* _Problem_:
Identify each line in the records below that contains the string "music" and copy those lines. Matching is case-sensitive.

+-------+

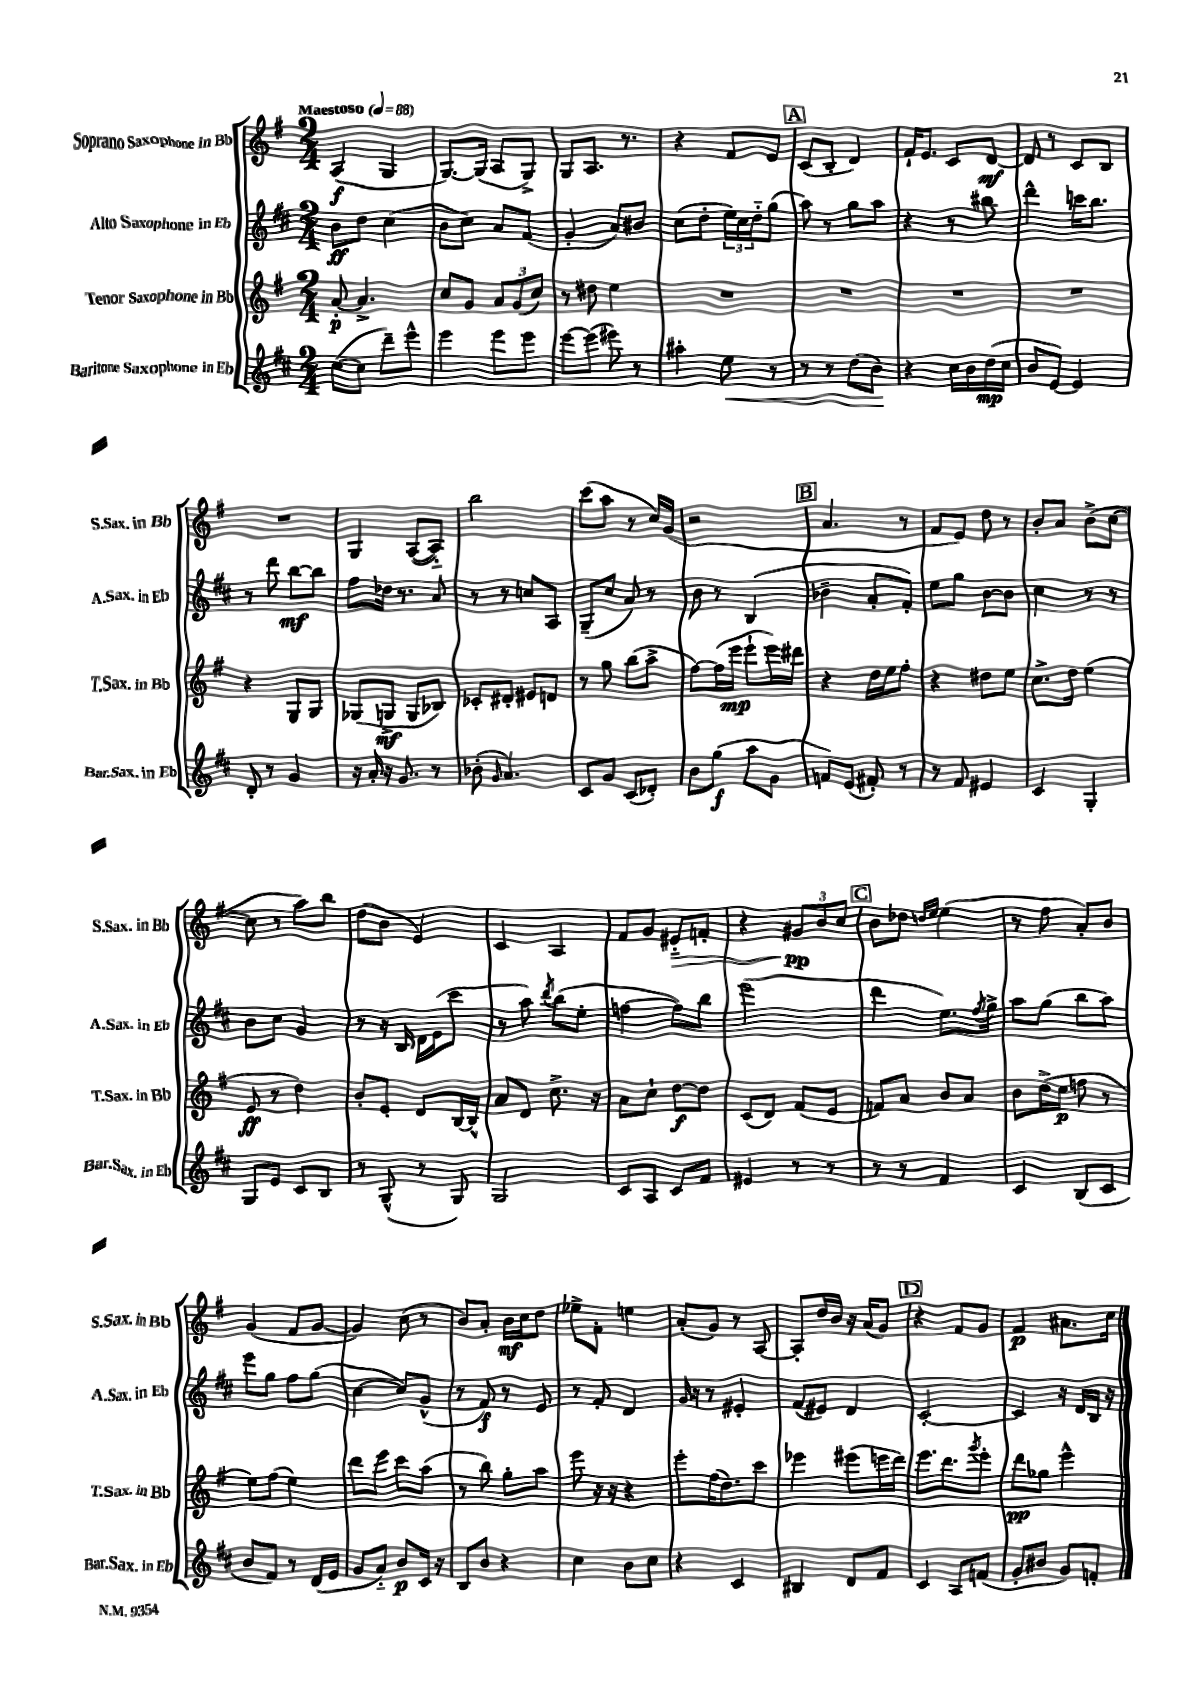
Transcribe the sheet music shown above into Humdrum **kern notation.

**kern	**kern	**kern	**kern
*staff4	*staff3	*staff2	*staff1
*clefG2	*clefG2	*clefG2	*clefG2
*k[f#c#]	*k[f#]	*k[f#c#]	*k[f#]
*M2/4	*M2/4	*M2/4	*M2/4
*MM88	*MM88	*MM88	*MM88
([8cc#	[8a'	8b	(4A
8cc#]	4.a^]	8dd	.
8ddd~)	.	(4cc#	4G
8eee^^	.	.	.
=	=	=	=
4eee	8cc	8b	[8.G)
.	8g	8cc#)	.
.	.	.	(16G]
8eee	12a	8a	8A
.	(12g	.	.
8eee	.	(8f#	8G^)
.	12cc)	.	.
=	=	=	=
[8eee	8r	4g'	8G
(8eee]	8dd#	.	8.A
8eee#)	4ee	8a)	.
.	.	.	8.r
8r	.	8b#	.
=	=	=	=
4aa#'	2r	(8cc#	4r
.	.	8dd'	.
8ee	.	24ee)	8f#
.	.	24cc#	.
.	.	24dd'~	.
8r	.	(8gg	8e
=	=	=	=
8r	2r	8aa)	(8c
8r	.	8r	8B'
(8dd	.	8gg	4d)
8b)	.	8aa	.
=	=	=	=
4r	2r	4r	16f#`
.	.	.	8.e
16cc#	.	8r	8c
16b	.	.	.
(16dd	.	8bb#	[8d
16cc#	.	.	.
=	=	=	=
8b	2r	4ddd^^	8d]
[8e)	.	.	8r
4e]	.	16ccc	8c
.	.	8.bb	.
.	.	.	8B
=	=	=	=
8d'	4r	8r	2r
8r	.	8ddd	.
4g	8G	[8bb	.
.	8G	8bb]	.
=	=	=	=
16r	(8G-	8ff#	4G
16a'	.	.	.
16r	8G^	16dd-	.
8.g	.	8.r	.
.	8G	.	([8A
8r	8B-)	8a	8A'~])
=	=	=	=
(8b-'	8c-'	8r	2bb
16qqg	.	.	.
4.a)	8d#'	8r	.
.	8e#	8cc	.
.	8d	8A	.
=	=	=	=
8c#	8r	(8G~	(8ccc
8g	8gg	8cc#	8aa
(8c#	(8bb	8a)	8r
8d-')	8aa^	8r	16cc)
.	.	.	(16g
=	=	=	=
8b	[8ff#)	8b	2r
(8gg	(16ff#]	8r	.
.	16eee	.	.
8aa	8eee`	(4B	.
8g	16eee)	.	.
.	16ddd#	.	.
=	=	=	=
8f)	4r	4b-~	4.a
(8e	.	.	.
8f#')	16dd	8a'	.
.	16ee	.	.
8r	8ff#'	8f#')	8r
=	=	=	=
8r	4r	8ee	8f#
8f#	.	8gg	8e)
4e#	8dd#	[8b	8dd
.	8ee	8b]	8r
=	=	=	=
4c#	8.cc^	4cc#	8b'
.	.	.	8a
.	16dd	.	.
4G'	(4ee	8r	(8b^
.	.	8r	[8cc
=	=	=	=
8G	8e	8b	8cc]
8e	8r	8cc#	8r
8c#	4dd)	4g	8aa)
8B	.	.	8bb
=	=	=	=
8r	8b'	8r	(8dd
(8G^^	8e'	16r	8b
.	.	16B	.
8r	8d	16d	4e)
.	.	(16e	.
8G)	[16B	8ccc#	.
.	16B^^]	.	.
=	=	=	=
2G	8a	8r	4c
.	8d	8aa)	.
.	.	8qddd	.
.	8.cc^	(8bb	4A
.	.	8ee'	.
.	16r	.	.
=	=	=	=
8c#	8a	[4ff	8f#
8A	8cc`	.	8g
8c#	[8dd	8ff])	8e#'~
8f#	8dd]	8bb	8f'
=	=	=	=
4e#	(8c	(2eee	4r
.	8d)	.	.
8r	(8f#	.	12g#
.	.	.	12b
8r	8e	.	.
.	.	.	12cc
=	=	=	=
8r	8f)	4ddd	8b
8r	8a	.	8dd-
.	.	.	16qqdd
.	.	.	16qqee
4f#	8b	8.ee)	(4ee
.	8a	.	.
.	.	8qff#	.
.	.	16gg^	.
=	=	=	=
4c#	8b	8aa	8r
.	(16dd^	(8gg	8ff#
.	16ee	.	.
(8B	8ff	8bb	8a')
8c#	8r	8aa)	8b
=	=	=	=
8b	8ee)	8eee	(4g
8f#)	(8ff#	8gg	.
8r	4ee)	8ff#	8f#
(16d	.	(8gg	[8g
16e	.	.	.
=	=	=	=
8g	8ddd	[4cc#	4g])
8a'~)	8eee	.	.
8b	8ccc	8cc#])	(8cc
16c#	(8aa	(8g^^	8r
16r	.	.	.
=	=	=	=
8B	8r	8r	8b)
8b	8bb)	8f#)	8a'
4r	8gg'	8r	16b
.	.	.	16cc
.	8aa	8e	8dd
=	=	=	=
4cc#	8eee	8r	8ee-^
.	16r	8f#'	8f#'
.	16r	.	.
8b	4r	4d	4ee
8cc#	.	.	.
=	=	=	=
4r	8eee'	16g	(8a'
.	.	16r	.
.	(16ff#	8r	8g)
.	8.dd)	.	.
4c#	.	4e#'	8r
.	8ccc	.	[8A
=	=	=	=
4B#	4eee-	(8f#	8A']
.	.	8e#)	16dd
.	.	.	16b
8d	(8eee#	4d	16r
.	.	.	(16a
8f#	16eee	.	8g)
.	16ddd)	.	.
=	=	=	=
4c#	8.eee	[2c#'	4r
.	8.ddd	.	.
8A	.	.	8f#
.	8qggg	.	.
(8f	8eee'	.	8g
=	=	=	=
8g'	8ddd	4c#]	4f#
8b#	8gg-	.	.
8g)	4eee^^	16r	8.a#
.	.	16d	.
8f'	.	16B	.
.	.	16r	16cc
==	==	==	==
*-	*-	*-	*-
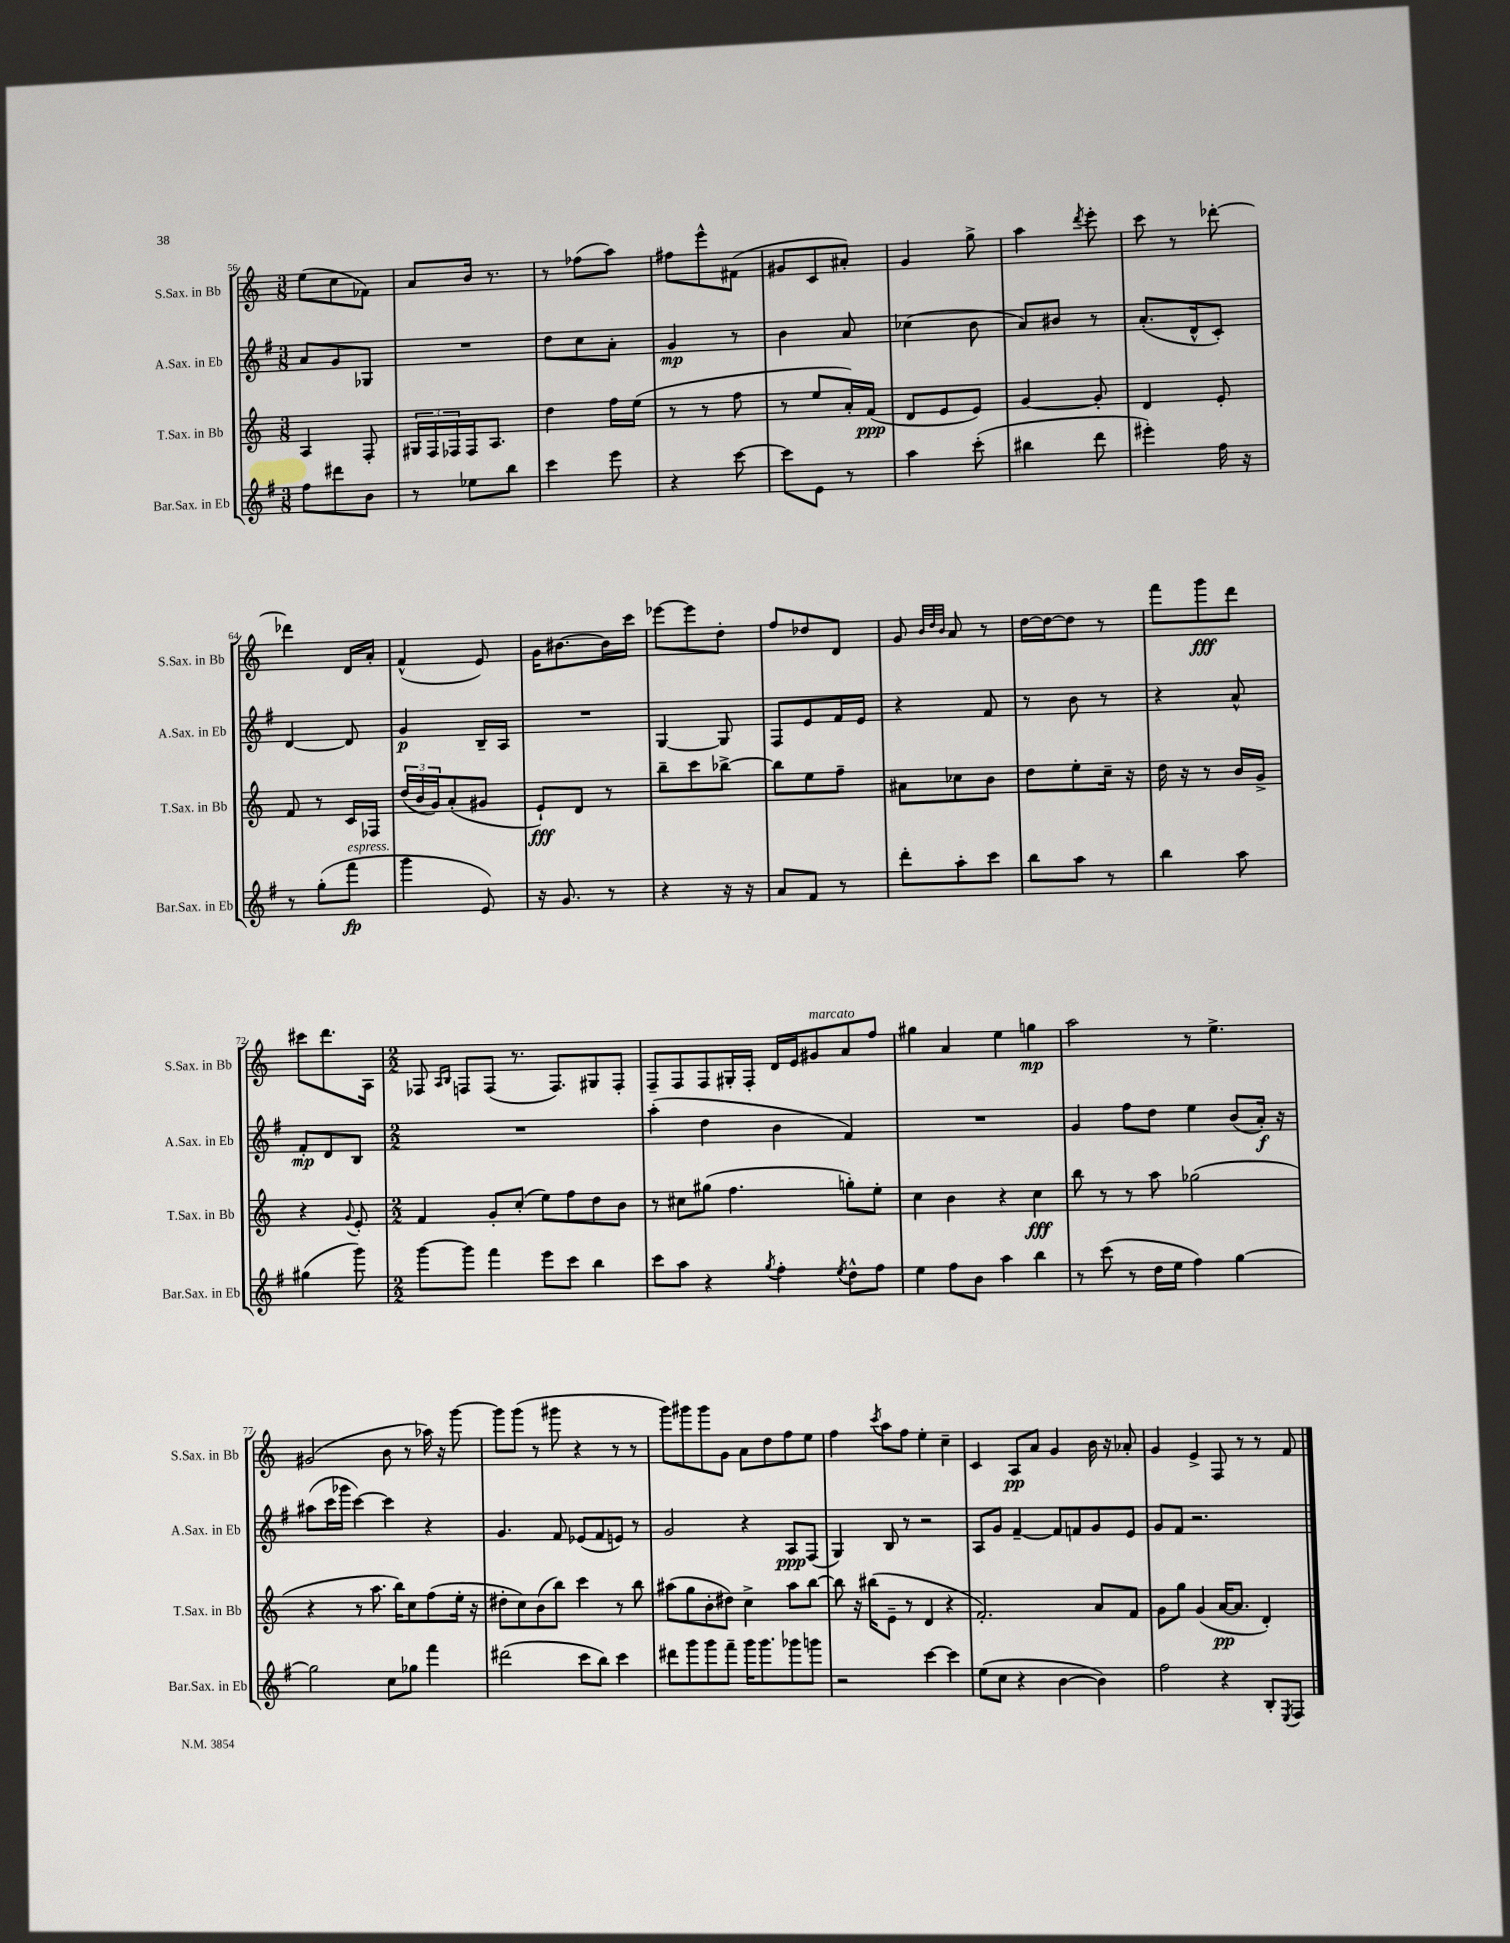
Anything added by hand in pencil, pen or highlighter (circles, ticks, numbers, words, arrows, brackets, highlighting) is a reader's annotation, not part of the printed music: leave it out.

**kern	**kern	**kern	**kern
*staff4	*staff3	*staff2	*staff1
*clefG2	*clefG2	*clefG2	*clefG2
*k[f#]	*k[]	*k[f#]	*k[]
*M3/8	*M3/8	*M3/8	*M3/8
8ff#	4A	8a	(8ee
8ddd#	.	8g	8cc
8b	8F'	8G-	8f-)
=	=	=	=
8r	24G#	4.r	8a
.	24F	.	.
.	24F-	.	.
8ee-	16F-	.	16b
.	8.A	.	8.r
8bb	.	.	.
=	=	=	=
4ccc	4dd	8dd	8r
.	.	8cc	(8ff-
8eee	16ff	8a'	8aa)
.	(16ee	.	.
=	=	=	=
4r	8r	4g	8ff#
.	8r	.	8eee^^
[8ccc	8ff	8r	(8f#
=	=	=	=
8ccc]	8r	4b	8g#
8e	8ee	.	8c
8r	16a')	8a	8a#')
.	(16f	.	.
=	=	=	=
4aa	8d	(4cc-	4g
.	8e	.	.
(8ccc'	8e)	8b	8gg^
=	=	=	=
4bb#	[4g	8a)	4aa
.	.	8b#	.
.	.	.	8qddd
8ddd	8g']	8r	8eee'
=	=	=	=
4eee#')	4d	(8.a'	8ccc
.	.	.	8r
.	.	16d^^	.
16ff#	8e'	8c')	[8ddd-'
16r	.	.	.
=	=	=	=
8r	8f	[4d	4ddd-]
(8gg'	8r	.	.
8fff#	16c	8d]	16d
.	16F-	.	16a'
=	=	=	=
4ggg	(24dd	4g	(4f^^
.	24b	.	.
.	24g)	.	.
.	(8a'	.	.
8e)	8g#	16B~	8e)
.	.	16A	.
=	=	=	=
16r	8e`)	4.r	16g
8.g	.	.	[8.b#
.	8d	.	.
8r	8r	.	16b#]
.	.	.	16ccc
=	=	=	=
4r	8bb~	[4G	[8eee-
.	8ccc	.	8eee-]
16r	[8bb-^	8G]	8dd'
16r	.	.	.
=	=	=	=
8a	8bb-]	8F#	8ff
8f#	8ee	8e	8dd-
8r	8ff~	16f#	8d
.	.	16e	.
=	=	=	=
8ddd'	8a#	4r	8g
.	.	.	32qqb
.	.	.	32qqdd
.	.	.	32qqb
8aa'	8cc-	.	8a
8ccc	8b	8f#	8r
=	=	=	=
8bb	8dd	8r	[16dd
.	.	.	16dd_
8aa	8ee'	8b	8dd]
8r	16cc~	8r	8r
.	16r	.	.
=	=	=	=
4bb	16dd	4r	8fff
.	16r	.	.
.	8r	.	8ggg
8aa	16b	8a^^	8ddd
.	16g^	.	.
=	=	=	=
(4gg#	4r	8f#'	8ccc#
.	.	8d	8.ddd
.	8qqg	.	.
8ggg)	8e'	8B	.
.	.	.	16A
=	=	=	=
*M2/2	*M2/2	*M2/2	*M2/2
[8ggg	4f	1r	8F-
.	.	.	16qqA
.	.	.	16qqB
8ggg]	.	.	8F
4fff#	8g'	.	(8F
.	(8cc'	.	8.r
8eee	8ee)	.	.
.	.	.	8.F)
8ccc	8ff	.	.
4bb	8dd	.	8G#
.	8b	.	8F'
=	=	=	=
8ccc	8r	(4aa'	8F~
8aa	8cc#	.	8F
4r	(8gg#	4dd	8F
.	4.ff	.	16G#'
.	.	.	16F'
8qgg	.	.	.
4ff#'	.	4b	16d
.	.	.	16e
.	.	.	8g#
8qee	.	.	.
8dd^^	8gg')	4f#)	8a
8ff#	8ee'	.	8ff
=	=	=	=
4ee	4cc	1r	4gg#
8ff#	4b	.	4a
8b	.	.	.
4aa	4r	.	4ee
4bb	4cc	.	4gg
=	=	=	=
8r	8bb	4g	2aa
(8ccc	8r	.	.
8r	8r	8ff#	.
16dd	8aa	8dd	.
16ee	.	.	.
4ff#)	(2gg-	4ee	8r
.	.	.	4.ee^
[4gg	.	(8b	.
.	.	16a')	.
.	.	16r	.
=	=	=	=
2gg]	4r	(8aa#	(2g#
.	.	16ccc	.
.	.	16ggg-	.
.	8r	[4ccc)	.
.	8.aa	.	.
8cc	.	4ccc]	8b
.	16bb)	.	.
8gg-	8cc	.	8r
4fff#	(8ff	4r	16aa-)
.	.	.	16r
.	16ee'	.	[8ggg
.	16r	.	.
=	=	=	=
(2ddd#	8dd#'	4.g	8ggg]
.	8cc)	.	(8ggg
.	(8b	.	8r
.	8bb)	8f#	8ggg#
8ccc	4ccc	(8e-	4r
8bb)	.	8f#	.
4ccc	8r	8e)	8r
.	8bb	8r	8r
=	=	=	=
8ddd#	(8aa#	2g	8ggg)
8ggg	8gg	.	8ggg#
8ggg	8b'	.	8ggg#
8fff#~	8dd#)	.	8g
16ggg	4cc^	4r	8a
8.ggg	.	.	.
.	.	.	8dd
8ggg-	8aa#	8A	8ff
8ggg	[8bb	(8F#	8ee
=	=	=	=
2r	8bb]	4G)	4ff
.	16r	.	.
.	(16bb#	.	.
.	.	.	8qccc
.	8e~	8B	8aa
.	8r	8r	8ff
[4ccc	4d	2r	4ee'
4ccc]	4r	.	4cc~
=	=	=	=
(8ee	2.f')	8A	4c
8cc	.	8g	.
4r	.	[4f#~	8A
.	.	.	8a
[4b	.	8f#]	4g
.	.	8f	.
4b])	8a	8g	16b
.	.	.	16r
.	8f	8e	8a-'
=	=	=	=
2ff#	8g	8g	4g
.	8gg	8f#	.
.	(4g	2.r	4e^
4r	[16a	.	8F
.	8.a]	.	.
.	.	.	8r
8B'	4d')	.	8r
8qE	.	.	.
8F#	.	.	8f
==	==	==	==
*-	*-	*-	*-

+-------+

* _Expected answer_:
Transcribe the sheet music shown above into Humdrum **kern notation.
Anything added by hand in pencil, pen or highlighter (circles, ticks, numbers, words, arrows, brackets, highlighting) is a reader's annotation, not part of the printed music: leave it out.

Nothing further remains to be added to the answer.